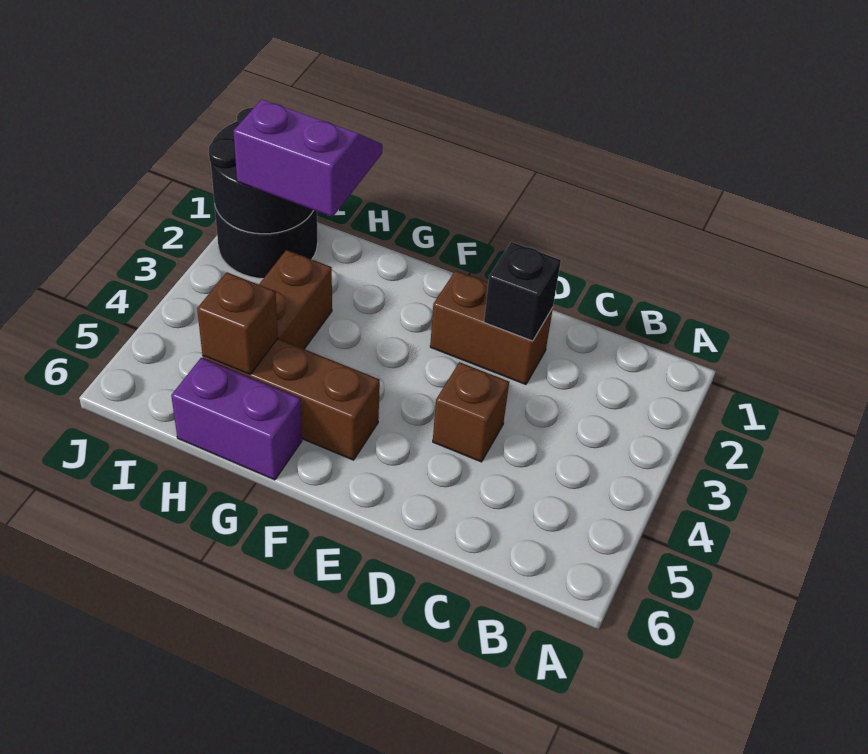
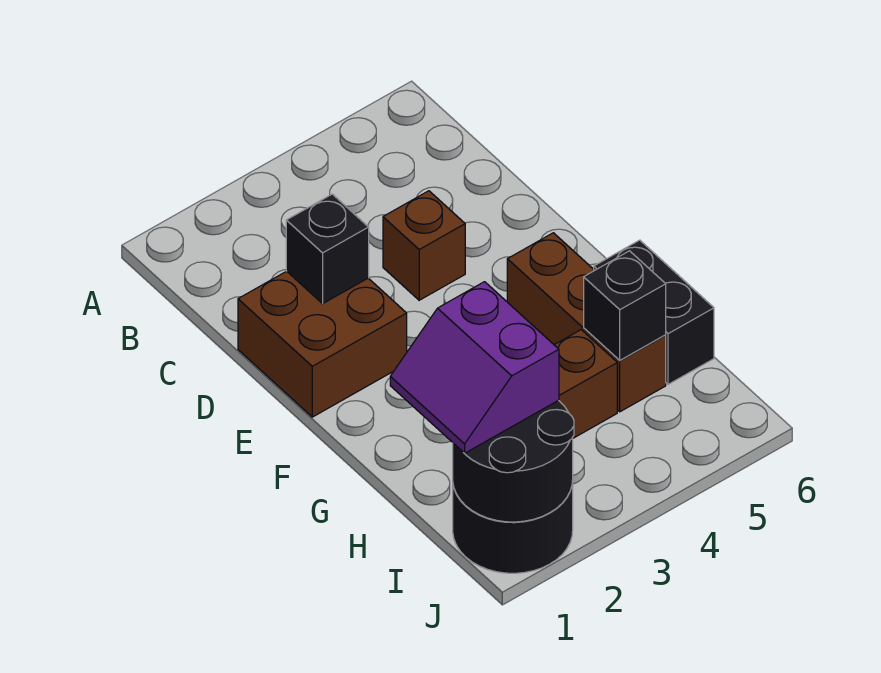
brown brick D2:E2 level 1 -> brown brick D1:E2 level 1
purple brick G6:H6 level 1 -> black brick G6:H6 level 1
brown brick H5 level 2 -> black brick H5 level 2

--------

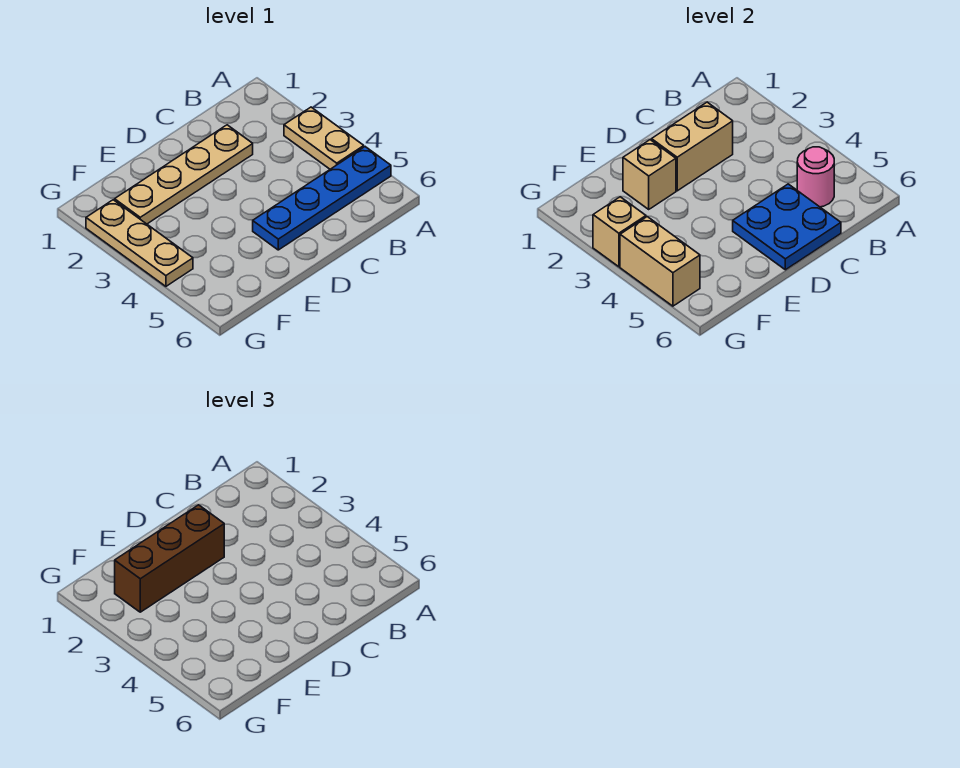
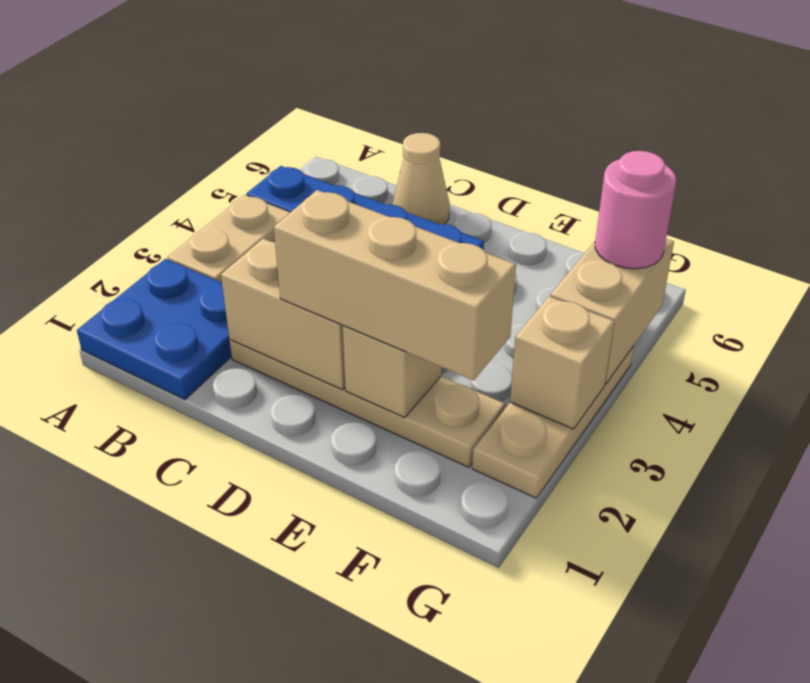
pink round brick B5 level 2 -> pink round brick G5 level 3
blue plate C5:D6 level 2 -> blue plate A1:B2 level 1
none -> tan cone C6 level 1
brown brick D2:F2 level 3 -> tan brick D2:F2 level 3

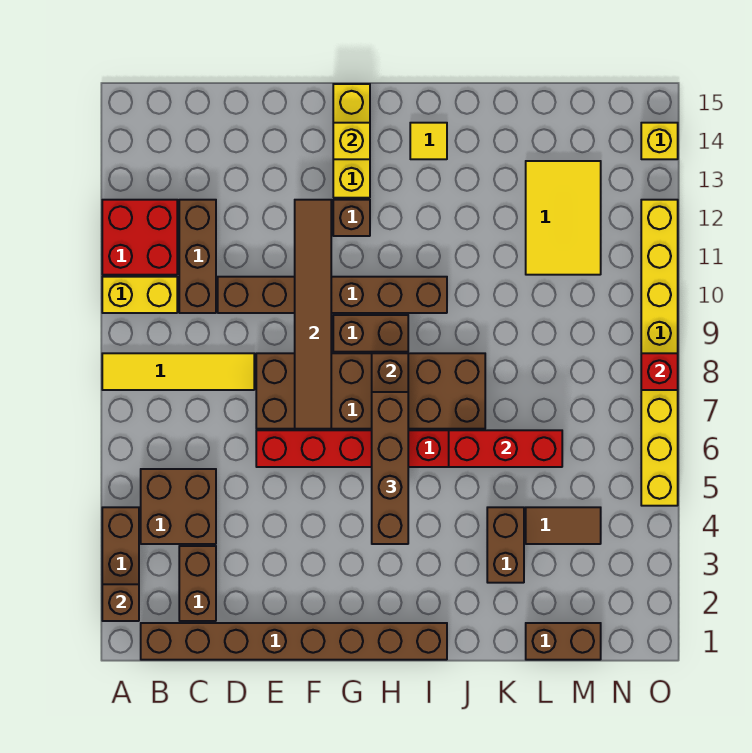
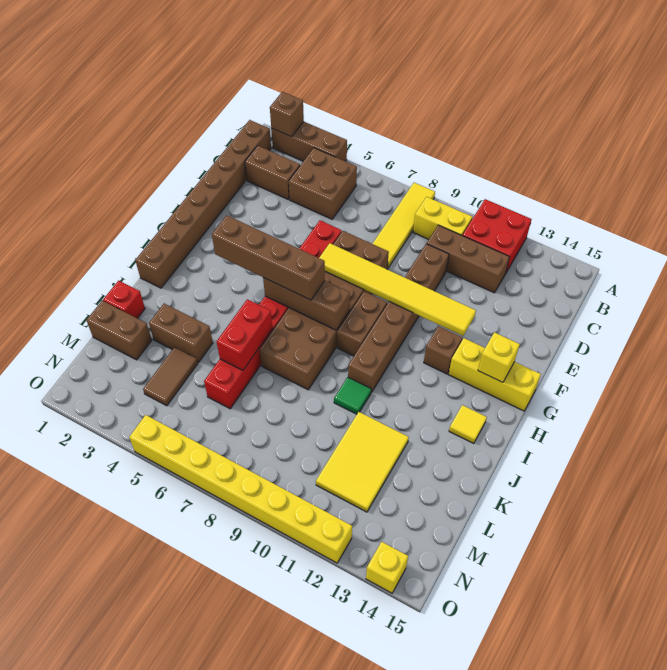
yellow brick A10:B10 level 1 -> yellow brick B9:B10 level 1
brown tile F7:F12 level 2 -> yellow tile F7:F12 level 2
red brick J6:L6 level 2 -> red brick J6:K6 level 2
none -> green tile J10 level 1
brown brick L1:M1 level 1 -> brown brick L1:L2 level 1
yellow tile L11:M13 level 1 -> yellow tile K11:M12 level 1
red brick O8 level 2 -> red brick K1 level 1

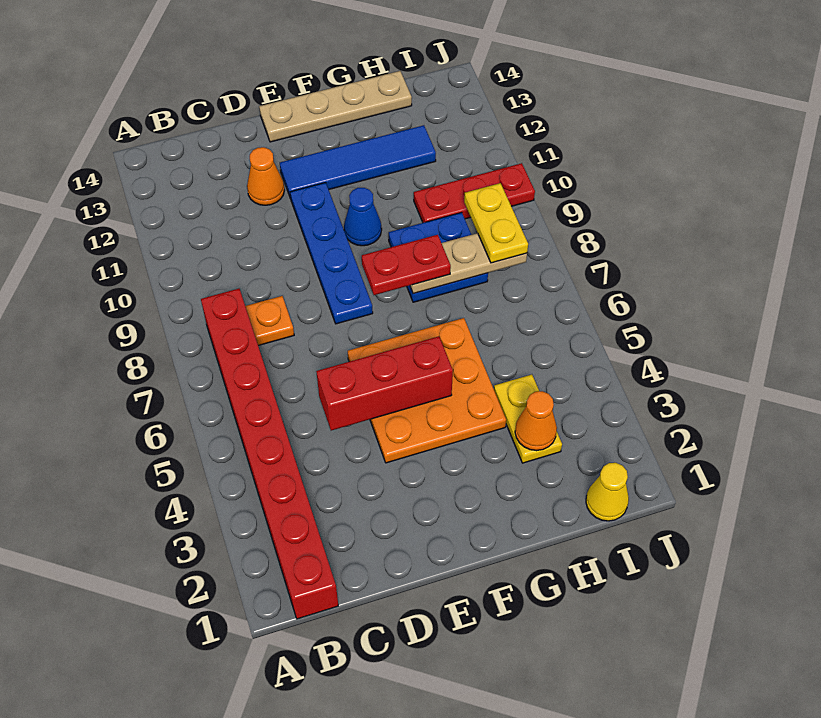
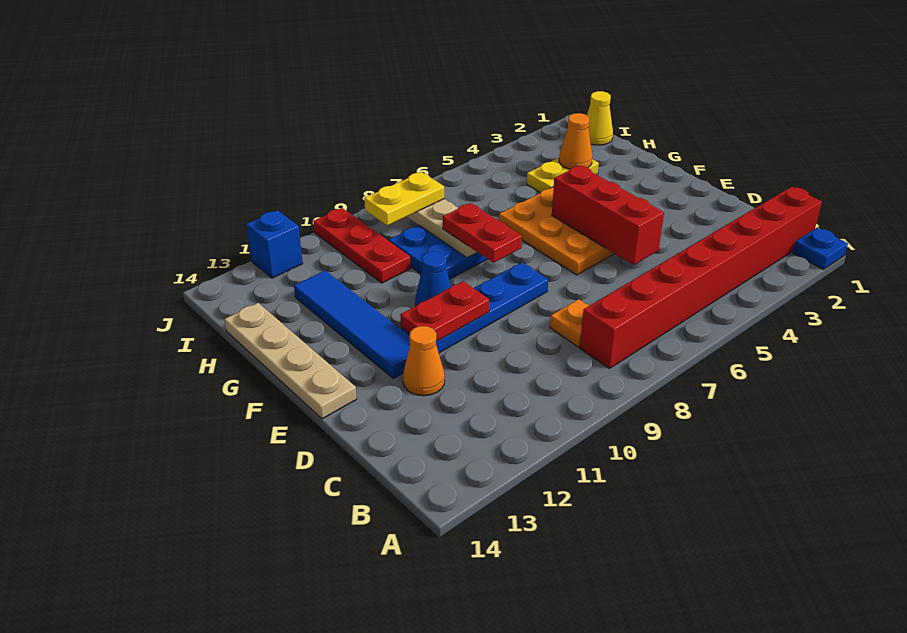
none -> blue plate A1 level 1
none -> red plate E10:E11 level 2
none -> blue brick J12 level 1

--------

Problem to work on:
Once you find the line with "brown brick D2:E2" in the entries above, output it and each line after it up to and including the line with "brown brick H5", and nothing else.

Worked solution:
brown brick D2:E2 level 1 -> brown brick D1:E2 level 1
purple brick G6:H6 level 1 -> black brick G6:H6 level 1
brown brick H5 level 2 -> black brick H5 level 2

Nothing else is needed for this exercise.